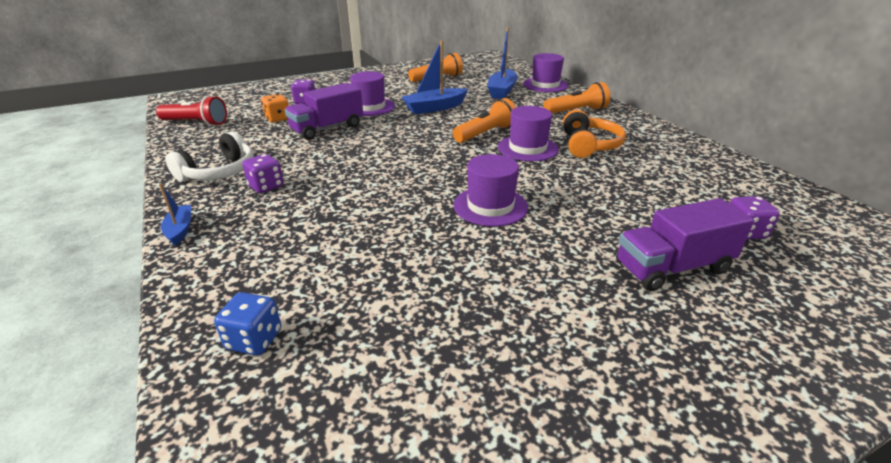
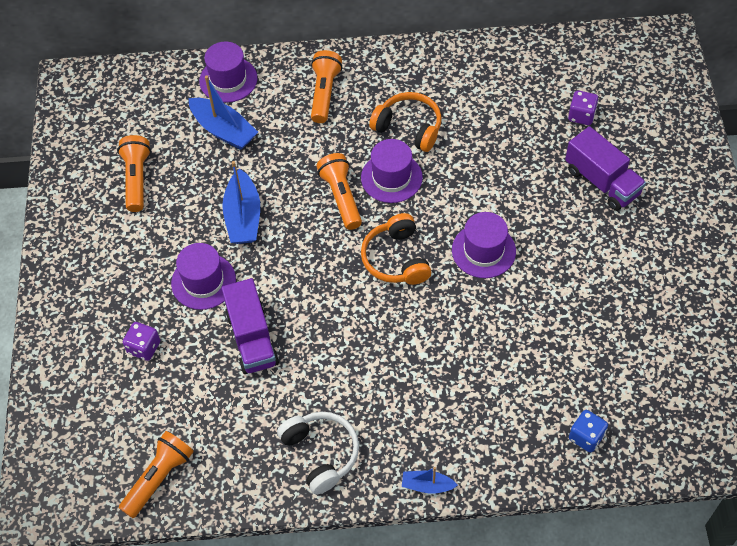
camera: 65 degrees left, 25 degrees up
red flashlight [156,96,227,126] -> orange flashlight [119,431,194,518]
purple dice [242,154,284,193] -> none
orange dice [261,94,289,122] -> none
purple truck [616,198,754,291] -> purple truck turned 45 degrees counterclockwise [565,126,646,211]
none -> orange headphones [361,213,431,285]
◆ ◆ ◆ ◆ ◆
» Requirement
Take every line from the listing above that includes the word "purple" and copy it.

» Answer below
purple dice [242,154,284,193] -> none
purple truck [616,198,754,291] -> purple truck turned 45 degrees counterclockwise [565,126,646,211]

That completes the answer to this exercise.